====== Dataset entries ======

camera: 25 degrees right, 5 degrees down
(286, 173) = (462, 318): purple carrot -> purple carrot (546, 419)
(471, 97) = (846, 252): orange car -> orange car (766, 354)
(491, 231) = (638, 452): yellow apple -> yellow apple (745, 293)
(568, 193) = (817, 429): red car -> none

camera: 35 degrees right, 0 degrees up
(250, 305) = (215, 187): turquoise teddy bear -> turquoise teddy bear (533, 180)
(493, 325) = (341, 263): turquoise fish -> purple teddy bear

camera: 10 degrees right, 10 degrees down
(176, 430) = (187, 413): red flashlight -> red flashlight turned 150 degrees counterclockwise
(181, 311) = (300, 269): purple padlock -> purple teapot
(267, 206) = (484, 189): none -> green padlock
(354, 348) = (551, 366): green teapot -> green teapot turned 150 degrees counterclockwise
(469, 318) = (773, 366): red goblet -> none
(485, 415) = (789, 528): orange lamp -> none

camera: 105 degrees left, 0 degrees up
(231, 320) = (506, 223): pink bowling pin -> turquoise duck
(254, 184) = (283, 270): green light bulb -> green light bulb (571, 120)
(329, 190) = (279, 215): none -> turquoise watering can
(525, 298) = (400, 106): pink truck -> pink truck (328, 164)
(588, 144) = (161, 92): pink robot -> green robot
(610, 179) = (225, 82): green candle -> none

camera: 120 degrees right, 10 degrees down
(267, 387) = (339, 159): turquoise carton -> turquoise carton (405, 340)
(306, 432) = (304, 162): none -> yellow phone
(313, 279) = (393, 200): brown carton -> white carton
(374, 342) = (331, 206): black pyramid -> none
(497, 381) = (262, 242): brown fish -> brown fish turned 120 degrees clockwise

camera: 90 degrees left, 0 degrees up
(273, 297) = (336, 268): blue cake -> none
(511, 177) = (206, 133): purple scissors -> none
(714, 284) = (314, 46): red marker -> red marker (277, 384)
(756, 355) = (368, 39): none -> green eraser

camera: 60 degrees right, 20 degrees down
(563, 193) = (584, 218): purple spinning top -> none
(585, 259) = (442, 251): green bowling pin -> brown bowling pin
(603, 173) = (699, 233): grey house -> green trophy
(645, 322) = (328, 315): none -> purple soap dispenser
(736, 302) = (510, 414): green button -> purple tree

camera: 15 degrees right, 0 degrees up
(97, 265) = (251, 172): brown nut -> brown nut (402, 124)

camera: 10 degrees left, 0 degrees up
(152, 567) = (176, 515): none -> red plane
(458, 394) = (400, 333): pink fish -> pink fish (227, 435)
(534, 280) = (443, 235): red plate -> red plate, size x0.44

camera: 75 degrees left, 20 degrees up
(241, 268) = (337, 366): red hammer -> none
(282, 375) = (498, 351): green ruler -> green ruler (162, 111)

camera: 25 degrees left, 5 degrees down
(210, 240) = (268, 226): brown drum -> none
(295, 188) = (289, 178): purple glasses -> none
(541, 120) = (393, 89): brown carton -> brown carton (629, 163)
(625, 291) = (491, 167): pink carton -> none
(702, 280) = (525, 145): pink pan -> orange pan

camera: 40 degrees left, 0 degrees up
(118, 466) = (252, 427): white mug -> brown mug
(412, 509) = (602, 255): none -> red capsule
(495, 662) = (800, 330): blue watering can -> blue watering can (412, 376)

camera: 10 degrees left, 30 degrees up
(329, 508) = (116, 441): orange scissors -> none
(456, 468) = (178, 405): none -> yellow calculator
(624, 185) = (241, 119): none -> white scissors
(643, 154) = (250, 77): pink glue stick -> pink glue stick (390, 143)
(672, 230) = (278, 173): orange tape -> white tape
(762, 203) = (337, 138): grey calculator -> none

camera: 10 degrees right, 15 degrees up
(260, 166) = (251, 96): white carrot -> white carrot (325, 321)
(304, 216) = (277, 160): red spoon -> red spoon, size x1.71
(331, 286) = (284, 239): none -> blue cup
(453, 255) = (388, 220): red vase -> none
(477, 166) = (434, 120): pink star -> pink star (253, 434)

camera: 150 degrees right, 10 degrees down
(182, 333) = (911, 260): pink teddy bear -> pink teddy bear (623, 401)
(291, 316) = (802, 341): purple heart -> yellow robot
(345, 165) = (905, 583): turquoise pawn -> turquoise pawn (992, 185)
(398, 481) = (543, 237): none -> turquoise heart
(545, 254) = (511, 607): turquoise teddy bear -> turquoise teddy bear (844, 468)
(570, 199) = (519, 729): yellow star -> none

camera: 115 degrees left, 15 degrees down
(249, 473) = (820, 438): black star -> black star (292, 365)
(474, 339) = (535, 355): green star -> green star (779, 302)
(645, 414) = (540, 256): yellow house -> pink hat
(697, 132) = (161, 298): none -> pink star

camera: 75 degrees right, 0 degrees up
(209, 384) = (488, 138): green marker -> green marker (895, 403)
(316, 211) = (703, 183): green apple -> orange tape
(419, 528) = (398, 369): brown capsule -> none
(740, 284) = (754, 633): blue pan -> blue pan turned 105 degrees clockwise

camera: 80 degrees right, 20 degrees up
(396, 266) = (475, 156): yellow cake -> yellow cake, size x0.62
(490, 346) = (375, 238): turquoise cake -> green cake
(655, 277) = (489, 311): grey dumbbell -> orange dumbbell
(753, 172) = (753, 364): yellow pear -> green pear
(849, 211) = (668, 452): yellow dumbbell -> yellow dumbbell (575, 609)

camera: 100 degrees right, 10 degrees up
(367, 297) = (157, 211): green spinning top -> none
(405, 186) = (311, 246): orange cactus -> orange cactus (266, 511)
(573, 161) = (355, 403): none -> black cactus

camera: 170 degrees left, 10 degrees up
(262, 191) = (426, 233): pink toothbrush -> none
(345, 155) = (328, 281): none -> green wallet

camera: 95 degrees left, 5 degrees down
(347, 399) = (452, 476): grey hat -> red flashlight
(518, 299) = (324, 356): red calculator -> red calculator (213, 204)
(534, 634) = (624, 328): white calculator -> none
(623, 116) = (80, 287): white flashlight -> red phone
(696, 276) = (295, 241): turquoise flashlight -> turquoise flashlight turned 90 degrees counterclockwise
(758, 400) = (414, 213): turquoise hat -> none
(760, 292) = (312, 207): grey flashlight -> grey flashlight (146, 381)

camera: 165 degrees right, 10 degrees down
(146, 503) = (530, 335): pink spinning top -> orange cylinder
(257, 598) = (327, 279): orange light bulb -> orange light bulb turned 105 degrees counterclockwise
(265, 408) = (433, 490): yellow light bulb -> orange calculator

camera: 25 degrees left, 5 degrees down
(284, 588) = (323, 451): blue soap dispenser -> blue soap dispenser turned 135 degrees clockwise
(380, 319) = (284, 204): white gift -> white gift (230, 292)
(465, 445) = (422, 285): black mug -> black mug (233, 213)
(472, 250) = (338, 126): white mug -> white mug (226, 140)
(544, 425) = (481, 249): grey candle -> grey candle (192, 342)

======

● Exercise prompt
The answer must hold only the lines from the first line of the data through the line bearing "(563, 193) = (584, 218): purple", returned exactly.

● Task solution
camera: 25 degrees right, 5 degrees down
(286, 173) = (462, 318): purple carrot -> purple carrot (546, 419)
(471, 97) = (846, 252): orange car -> orange car (766, 354)
(491, 231) = (638, 452): yellow apple -> yellow apple (745, 293)
(568, 193) = (817, 429): red car -> none

camera: 35 degrees right, 0 degrees up
(250, 305) = (215, 187): turquoise teddy bear -> turquoise teddy bear (533, 180)
(493, 325) = (341, 263): turquoise fish -> purple teddy bear

camera: 10 degrees right, 10 degrees down
(176, 430) = (187, 413): red flashlight -> red flashlight turned 150 degrees counterclockwise
(181, 311) = (300, 269): purple padlock -> purple teapot
(267, 206) = (484, 189): none -> green padlock
(354, 348) = (551, 366): green teapot -> green teapot turned 150 degrees counterclockwise
(469, 318) = (773, 366): red goblet -> none
(485, 415) = (789, 528): orange lamp -> none

camera: 105 degrees left, 0 degrees up
(231, 320) = (506, 223): pink bowling pin -> turquoise duck
(254, 184) = (283, 270): green light bulb -> green light bulb (571, 120)
(329, 190) = (279, 215): none -> turquoise watering can
(525, 298) = (400, 106): pink truck -> pink truck (328, 164)
(588, 144) = (161, 92): pink robot -> green robot
(610, 179) = (225, 82): green candle -> none

camera: 120 degrees right, 10 degrees down
(267, 387) = (339, 159): turquoise carton -> turquoise carton (405, 340)
(306, 432) = (304, 162): none -> yellow phone
(313, 279) = (393, 200): brown carton -> white carton
(374, 342) = (331, 206): black pyramid -> none
(497, 381) = (262, 242): brown fish -> brown fish turned 120 degrees clockwise

camera: 90 degrees left, 0 degrees up
(273, 297) = (336, 268): blue cake -> none
(511, 177) = (206, 133): purple scissors -> none
(714, 284) = (314, 46): red marker -> red marker (277, 384)
(756, 355) = (368, 39): none -> green eraser

camera: 60 degrees right, 20 degrees down
(563, 193) = (584, 218): purple spinning top -> none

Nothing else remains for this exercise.